### About this task
Write out the data below exactly, from its first line to the line containing "(504, 202) = (443, 138): yellow", that line included.

Recorded data Block Start

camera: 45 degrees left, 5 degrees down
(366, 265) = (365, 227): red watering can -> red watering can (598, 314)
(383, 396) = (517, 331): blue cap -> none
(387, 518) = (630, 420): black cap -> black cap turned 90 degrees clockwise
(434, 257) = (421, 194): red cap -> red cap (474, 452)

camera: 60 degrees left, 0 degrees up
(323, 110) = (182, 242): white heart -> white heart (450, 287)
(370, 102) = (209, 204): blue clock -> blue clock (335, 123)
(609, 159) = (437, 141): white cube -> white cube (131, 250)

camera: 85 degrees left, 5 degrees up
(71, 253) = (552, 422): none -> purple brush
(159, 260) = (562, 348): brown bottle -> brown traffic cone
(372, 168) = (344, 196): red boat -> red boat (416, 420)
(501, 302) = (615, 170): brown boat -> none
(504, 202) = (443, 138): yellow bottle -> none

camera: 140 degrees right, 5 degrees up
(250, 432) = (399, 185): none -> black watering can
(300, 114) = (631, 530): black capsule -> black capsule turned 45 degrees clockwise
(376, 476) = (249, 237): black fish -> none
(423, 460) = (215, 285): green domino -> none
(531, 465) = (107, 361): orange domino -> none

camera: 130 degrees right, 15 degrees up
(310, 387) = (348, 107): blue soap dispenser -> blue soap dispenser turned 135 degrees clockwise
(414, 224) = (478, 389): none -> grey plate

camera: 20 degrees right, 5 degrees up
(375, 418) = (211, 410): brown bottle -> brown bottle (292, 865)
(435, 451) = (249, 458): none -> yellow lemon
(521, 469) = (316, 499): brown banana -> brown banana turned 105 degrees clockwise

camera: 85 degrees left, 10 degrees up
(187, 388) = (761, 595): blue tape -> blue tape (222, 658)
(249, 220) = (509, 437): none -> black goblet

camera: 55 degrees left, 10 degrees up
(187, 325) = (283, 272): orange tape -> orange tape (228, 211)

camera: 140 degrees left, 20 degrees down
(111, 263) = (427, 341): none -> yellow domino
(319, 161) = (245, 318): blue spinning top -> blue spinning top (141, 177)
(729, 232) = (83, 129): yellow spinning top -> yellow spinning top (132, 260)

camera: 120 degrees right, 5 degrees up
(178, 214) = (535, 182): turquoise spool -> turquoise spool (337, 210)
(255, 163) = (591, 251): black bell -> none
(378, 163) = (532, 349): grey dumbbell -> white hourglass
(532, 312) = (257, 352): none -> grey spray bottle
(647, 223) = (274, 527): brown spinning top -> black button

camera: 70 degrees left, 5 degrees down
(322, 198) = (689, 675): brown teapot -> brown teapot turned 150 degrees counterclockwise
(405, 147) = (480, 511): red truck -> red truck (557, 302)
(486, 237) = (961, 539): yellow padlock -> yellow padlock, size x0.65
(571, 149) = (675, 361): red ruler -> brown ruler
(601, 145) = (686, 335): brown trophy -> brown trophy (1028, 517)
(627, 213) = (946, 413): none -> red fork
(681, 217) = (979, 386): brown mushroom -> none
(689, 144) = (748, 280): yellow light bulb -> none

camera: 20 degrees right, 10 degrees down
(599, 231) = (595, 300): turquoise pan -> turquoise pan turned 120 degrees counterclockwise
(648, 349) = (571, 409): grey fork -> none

Recorded data Block End

### Solution to the exercise
camera: 45 degrees left, 5 degrees down
(366, 265) = (365, 227): red watering can -> red watering can (598, 314)
(383, 396) = (517, 331): blue cap -> none
(387, 518) = (630, 420): black cap -> black cap turned 90 degrees clockwise
(434, 257) = (421, 194): red cap -> red cap (474, 452)

camera: 60 degrees left, 0 degrees up
(323, 110) = (182, 242): white heart -> white heart (450, 287)
(370, 102) = (209, 204): blue clock -> blue clock (335, 123)
(609, 159) = (437, 141): white cube -> white cube (131, 250)

camera: 85 degrees left, 5 degrees up
(71, 253) = (552, 422): none -> purple brush
(159, 260) = (562, 348): brown bottle -> brown traffic cone
(372, 168) = (344, 196): red boat -> red boat (416, 420)
(501, 302) = (615, 170): brown boat -> none
(504, 202) = (443, 138): yellow bottle -> none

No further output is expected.